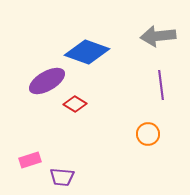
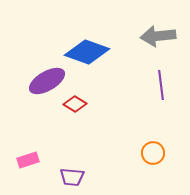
orange circle: moved 5 px right, 19 px down
pink rectangle: moved 2 px left
purple trapezoid: moved 10 px right
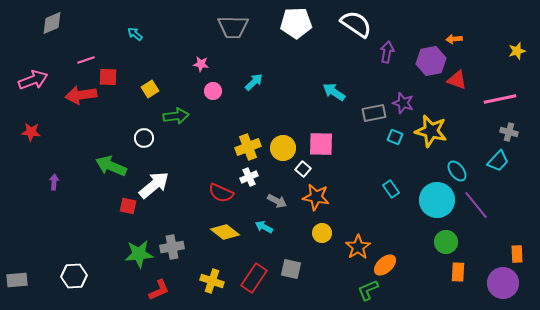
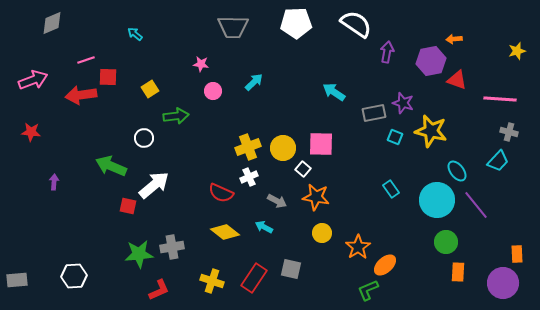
pink line at (500, 99): rotated 16 degrees clockwise
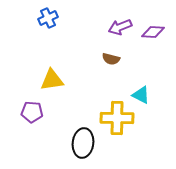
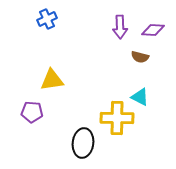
blue cross: moved 1 px left, 1 px down
purple arrow: rotated 70 degrees counterclockwise
purple diamond: moved 2 px up
brown semicircle: moved 29 px right, 2 px up
cyan triangle: moved 1 px left, 2 px down
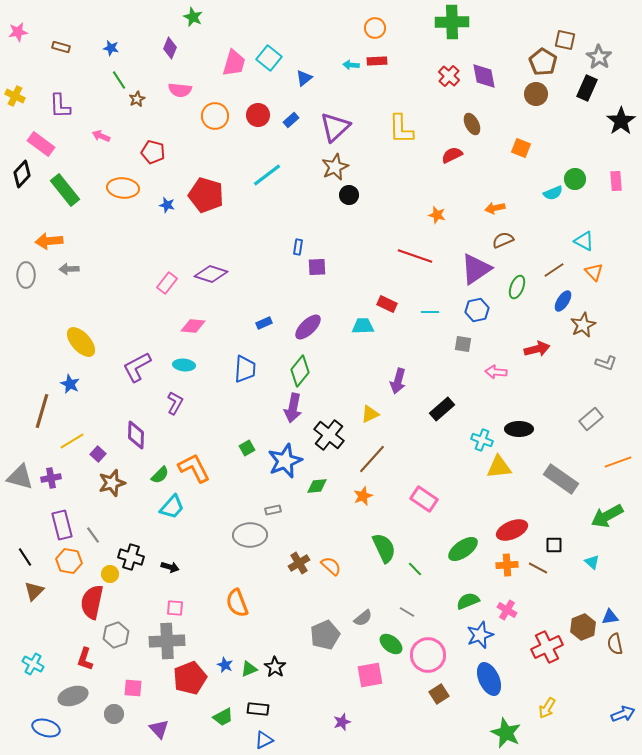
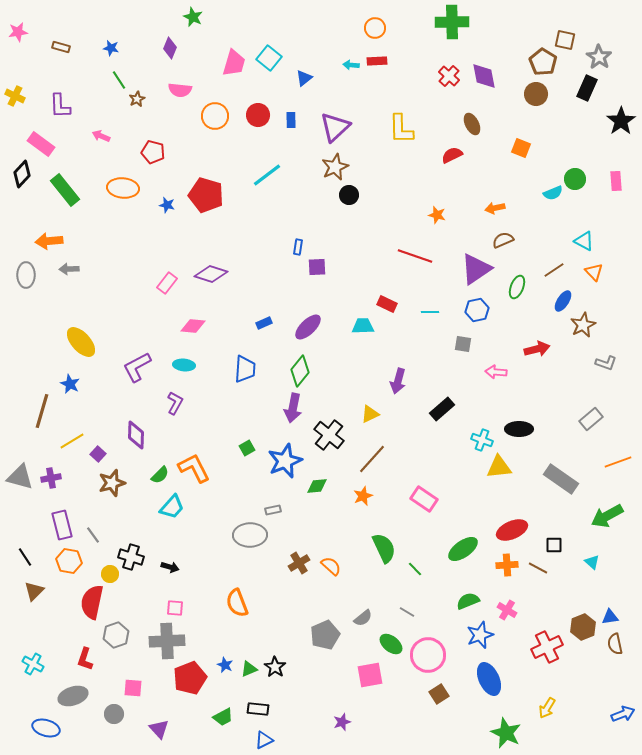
blue rectangle at (291, 120): rotated 49 degrees counterclockwise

......

Work instructions
Pictures appear in the records above. Output everything except them, exactly.

Answer to this exercise
orange circle: moved 5 px right, 19 px down
pink rectangle: moved 2 px left
purple trapezoid: moved 10 px right
pink line at (500, 99): rotated 16 degrees clockwise
blue cross: moved 1 px left, 1 px down
purple arrow: rotated 70 degrees counterclockwise
purple diamond: moved 2 px up
brown semicircle: moved 29 px right, 2 px up
cyan triangle: moved 1 px left, 2 px down
blue rectangle at (291, 120): rotated 49 degrees counterclockwise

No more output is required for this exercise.